┌─ Provided records

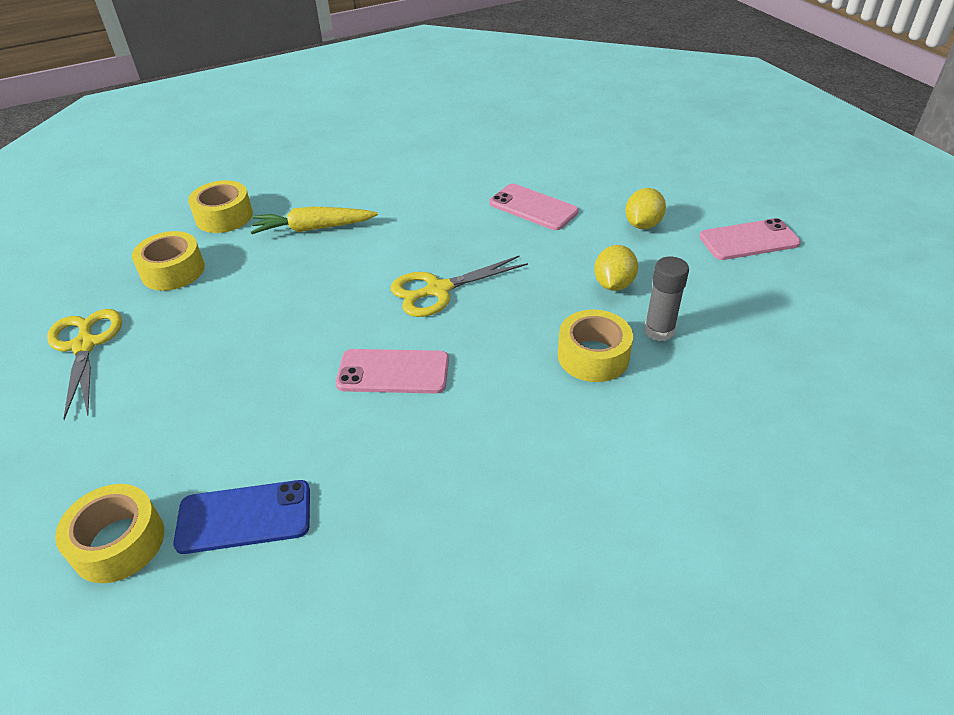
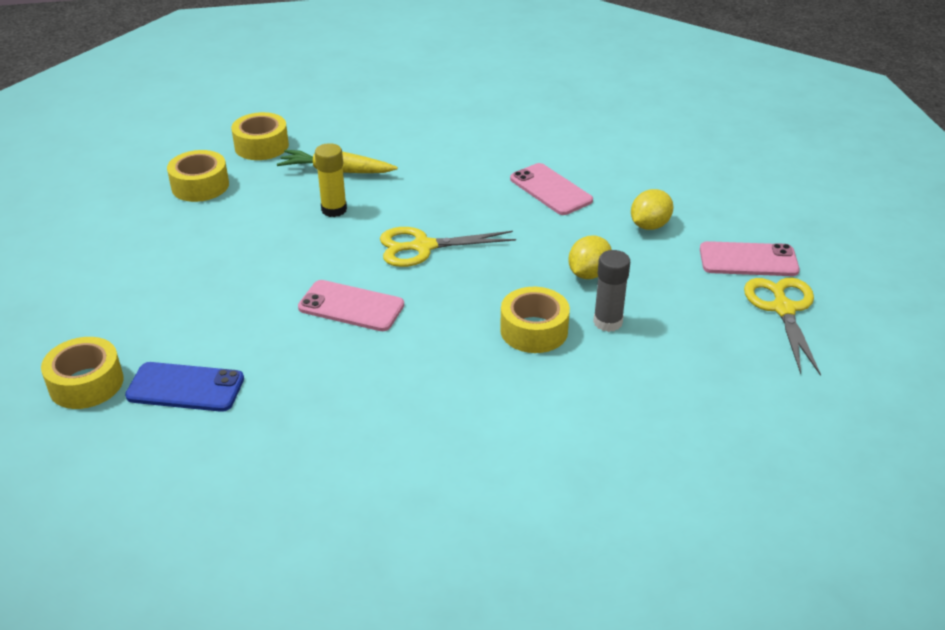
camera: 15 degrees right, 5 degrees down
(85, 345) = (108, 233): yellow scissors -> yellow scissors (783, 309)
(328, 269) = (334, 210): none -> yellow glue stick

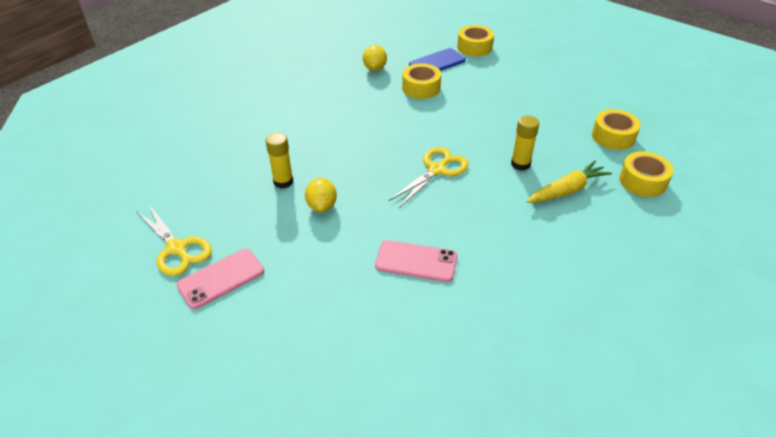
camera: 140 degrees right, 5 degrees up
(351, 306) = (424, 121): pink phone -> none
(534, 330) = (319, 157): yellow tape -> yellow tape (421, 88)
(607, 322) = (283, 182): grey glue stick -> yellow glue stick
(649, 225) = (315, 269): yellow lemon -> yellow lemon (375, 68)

└─
┌─ Provided records

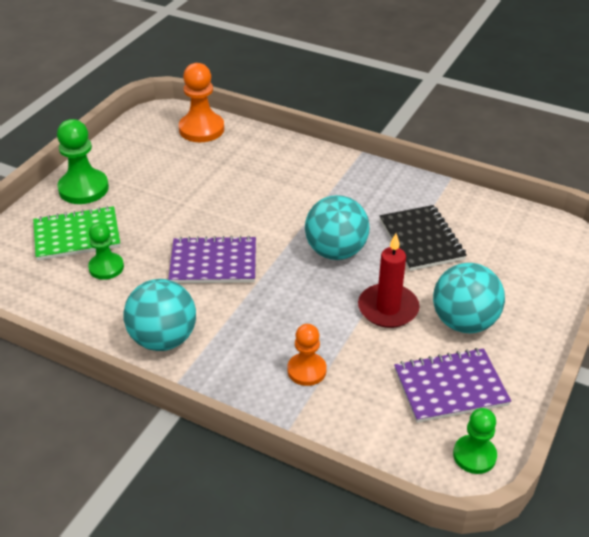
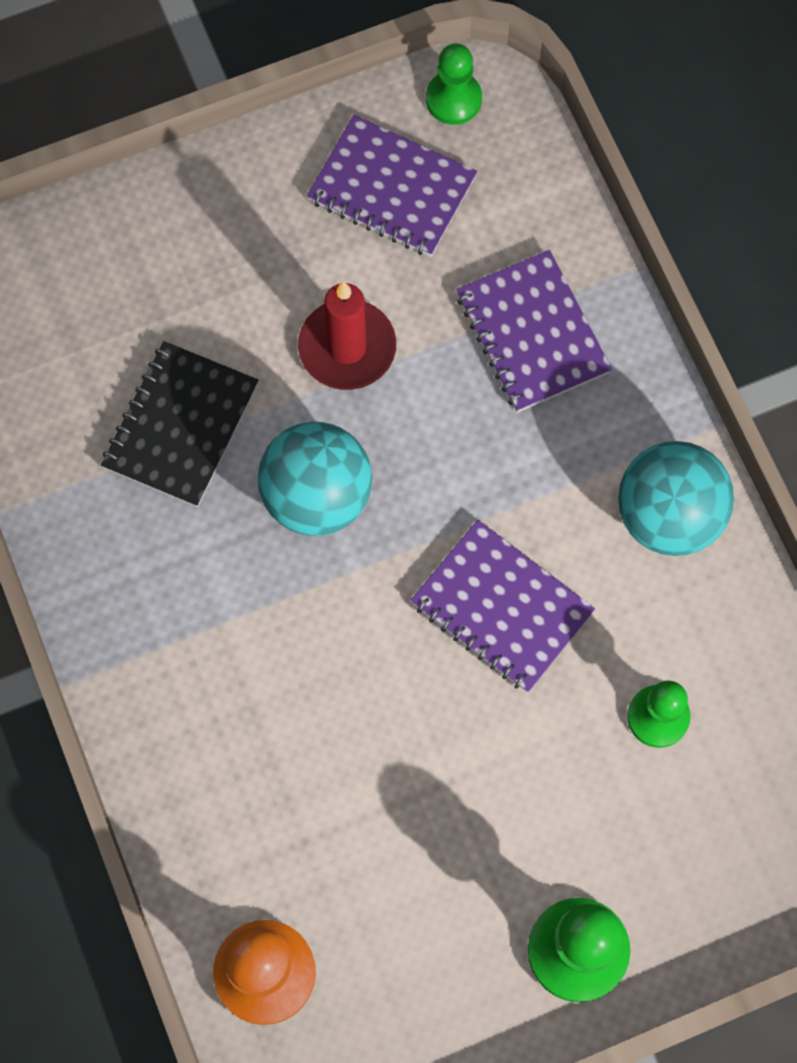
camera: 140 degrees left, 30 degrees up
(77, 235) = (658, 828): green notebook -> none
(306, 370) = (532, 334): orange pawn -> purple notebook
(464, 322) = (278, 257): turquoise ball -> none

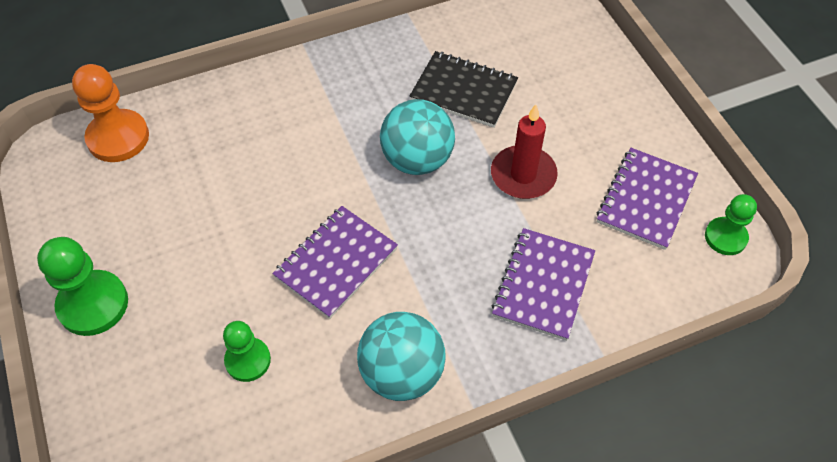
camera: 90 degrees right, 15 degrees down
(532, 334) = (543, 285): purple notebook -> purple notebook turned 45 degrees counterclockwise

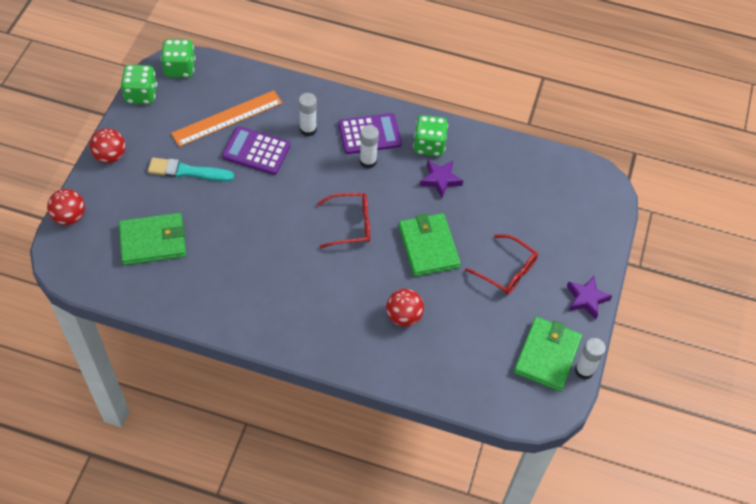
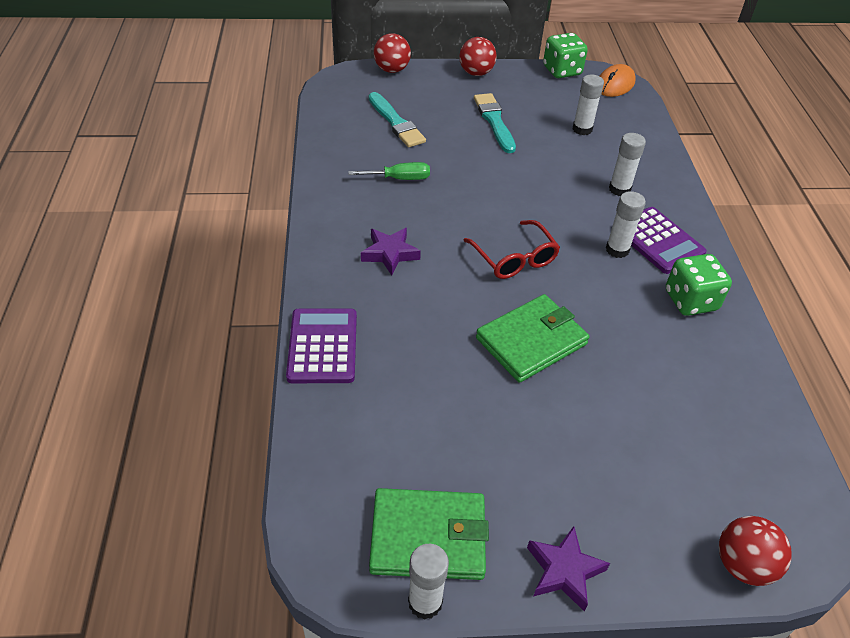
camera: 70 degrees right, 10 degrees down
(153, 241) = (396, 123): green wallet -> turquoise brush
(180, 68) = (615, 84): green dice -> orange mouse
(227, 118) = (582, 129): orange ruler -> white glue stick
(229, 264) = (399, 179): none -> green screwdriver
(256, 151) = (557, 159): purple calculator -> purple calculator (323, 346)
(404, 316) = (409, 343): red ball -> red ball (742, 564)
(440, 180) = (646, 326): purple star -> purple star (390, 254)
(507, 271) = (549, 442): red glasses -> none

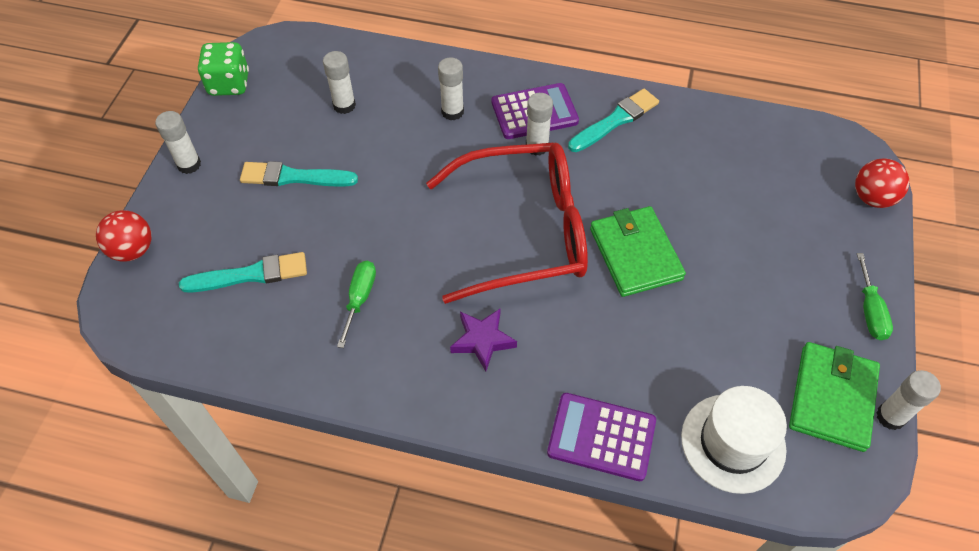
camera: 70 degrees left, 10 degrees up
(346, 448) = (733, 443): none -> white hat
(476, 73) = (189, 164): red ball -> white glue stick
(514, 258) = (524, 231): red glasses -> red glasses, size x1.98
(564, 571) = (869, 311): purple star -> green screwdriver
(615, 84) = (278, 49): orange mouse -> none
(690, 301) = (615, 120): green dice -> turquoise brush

└─

— Task details —
Starting at the line containing "camera: 15 degrees right, 5 degrees down" and stopping at the line containing "(649, 225) = (315, 269): yellow", output every line above exactly, both ends included, with pictures omitted.

— Task output —
camera: 15 degrees right, 5 degrees down
(85, 345) = (108, 233): yellow scissors -> yellow scissors (783, 309)
(328, 269) = (334, 210): none -> yellow glue stick

camera: 140 degrees right, 5 degrees up
(351, 306) = (424, 121): pink phone -> none
(534, 330) = (319, 157): yellow tape -> yellow tape (421, 88)
(607, 322) = (283, 182): grey glue stick -> yellow glue stick
(649, 225) = (315, 269): yellow lemon -> yellow lemon (375, 68)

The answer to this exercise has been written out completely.